### Provided records
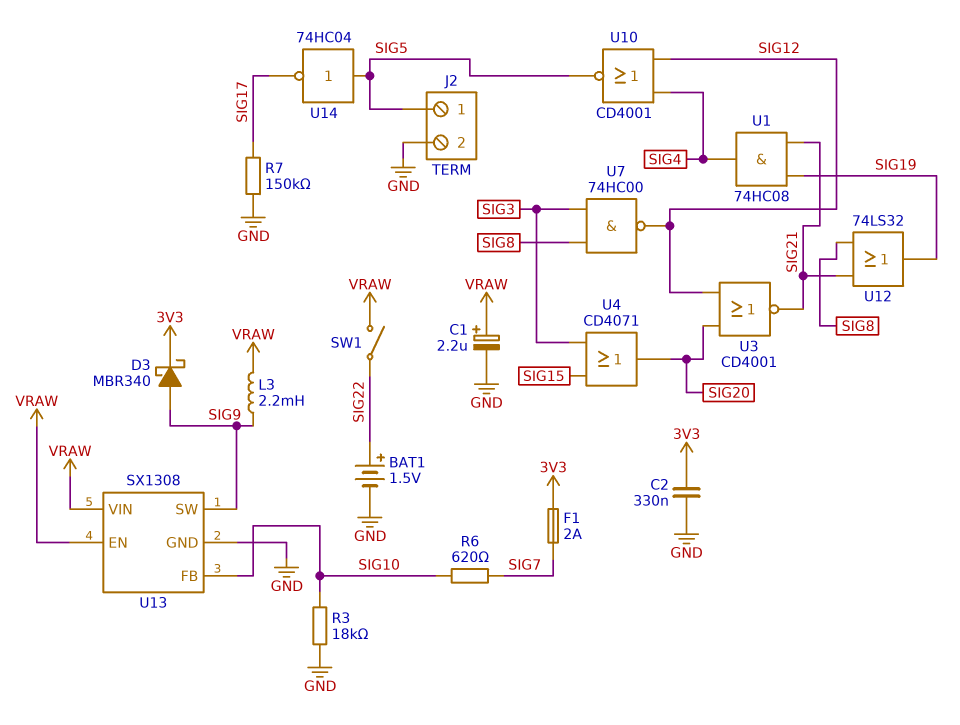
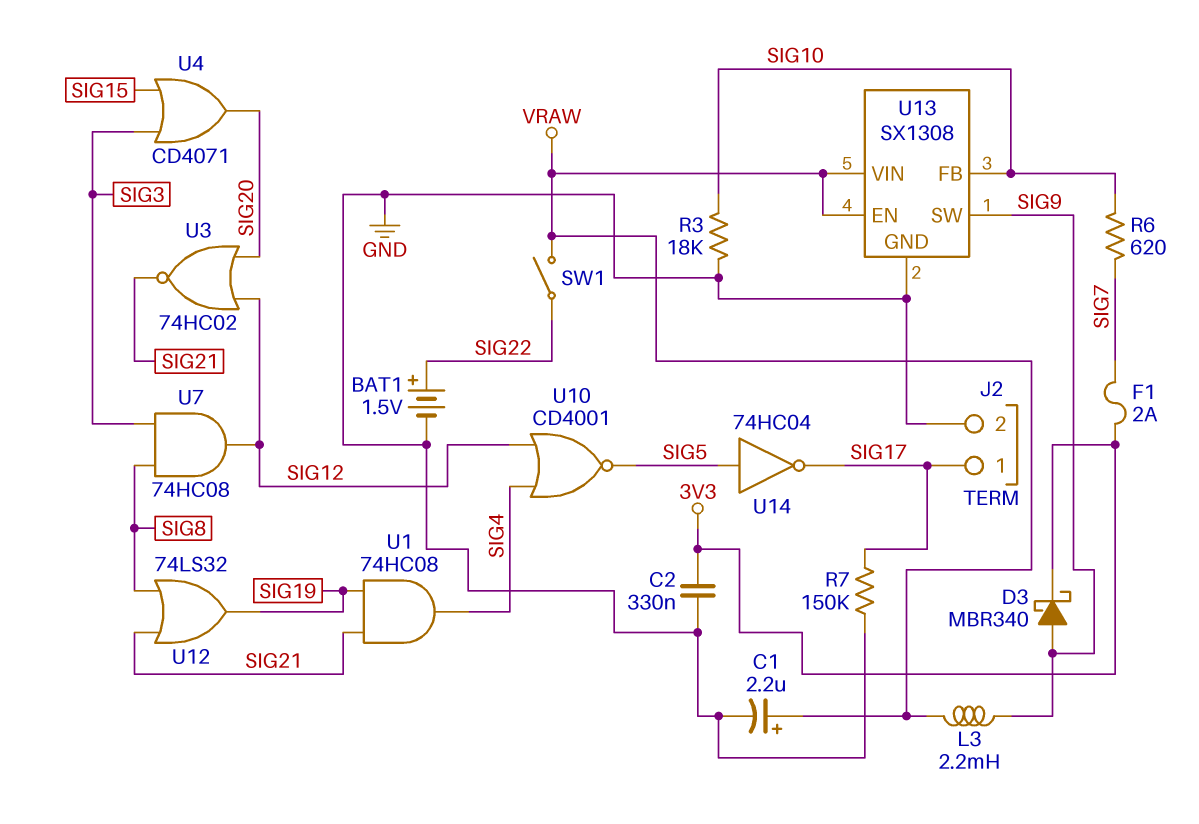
J2 pin 1: SIG5 -> SIG17
U3: NOR CD4001 (in SIG12, in SIG20, out SIG21) -> NOR 74HC02 (in SIG12, in SIG20, out SIG21)
U7: NAND 74HC00 (in SIG3, in SIG8, out SIG12) -> AND 74HC08 (in SIG3, in SIG8, out SIG12)

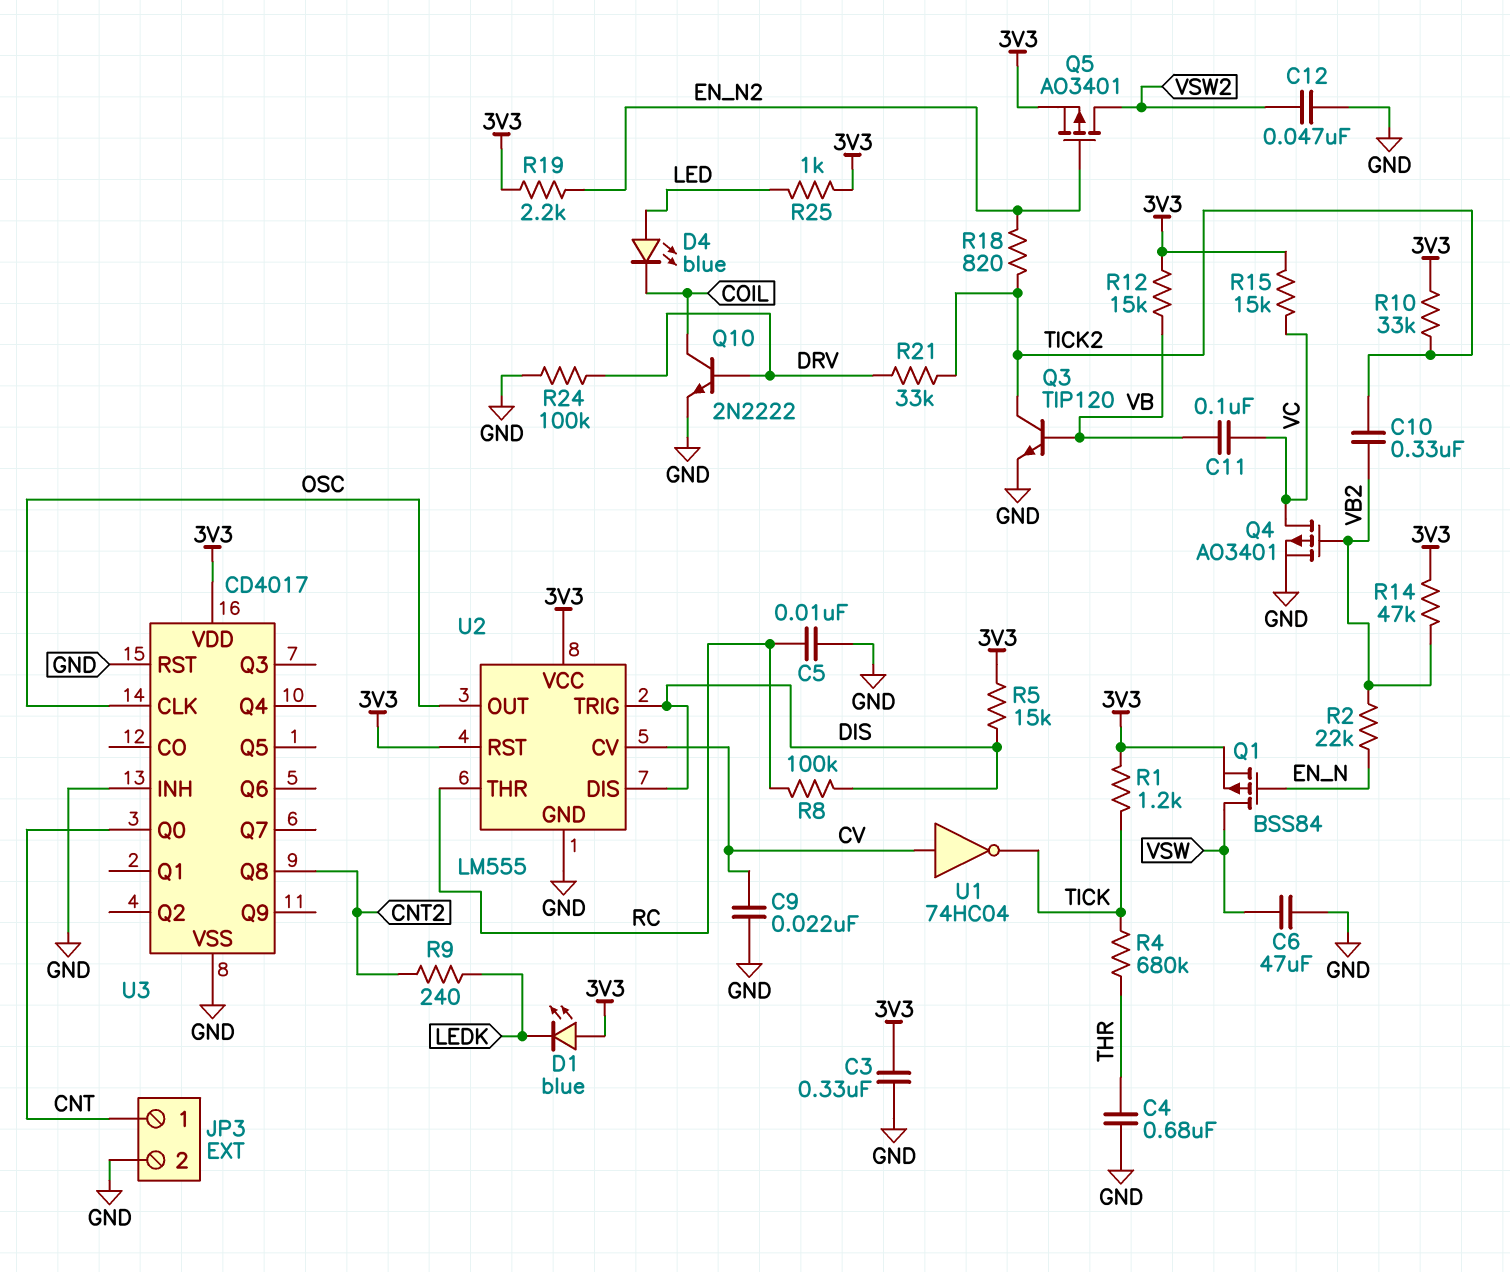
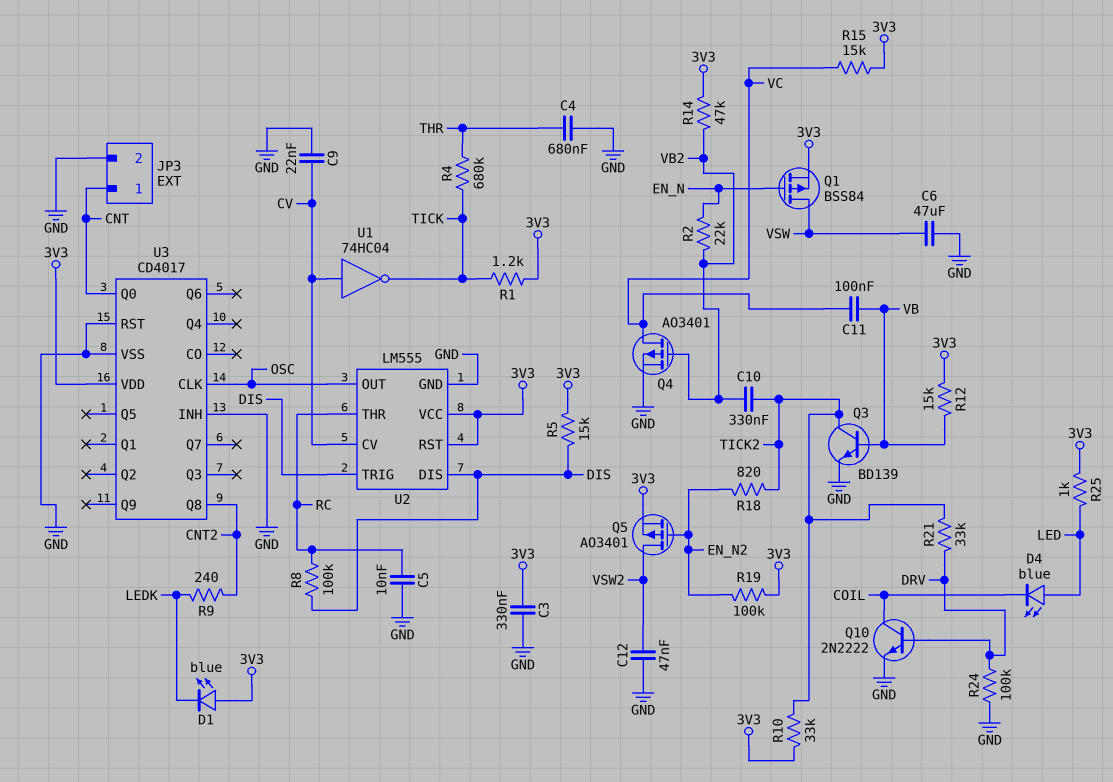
Q3: NPN TIP120 (B VB, C TICK2, E GND) -> NPN BD139 (B VB, C TICK2, E GND)
R19: 2.2k (3V3, EN_N2) -> 100k (3V3, EN_N2)

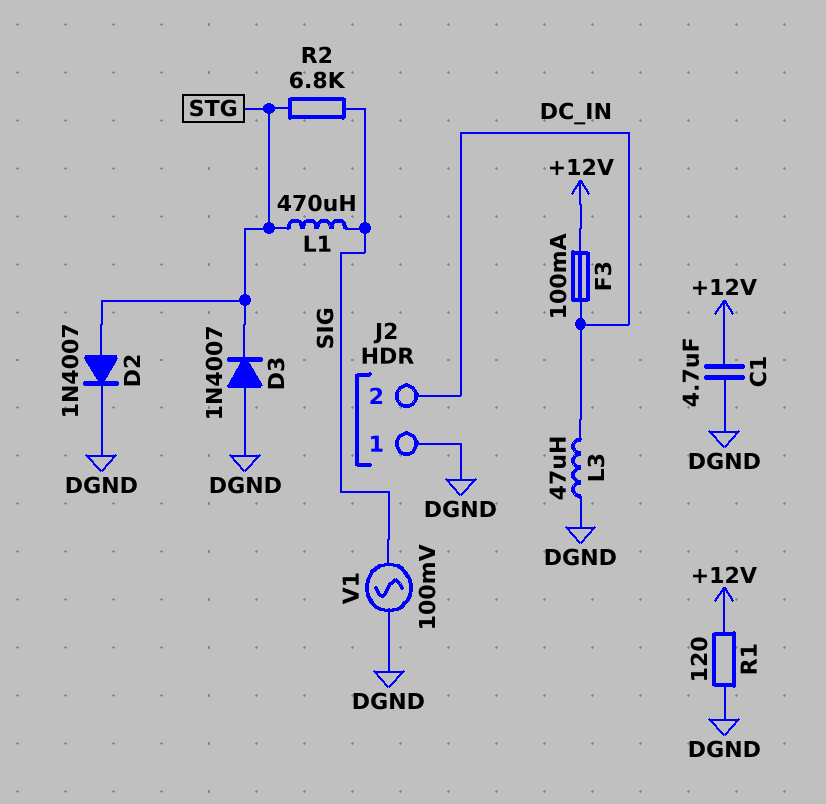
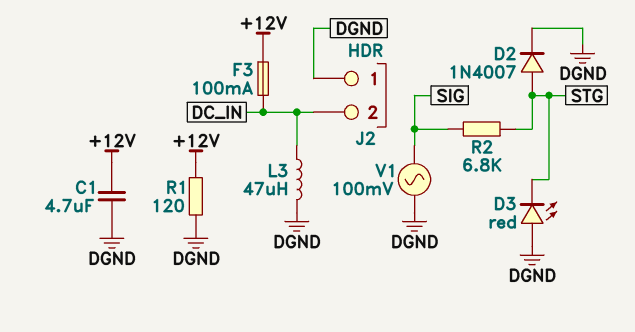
D3: diode 1N4007 (A DGND, K STG) -> LED red (A DGND, K STG)
L1: 470uH (SIG, STG) -> none

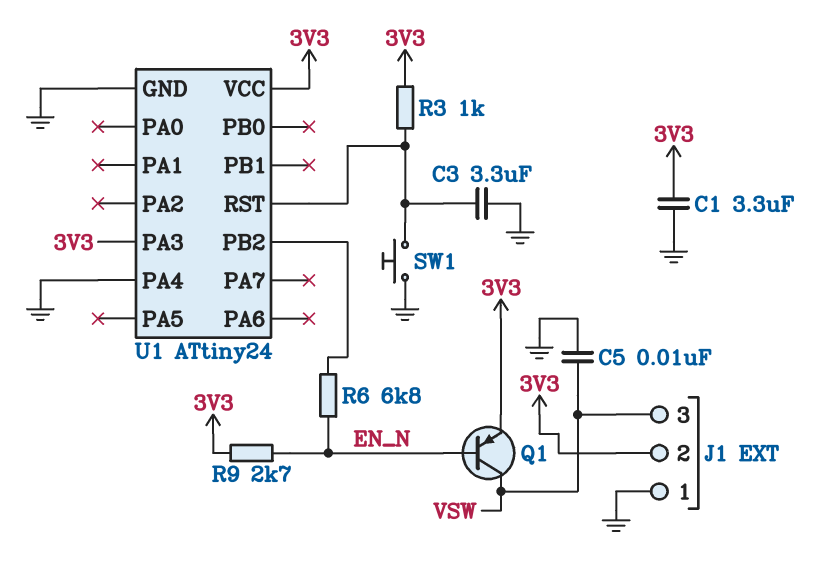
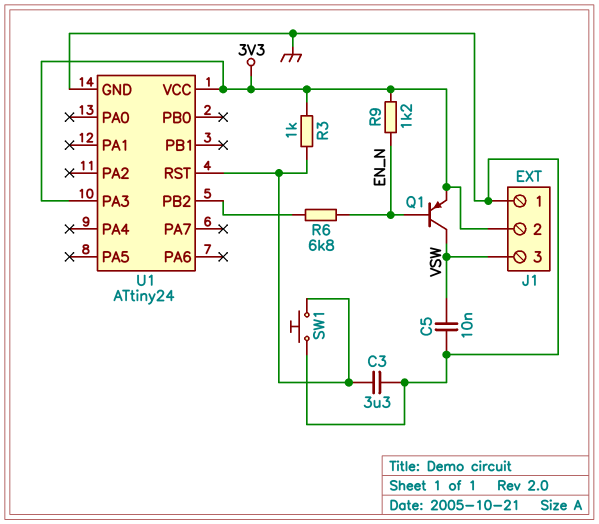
C1: 3.3uF (3V3, GND) -> none
R9: 2.7k (3V3, EN_N) -> 1.2k (3V3, EN_N)
U1 pin PA4: GND -> none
######
Give the count of lines in the listing that hold the word "none", and nothing else.

Answer to the problem
3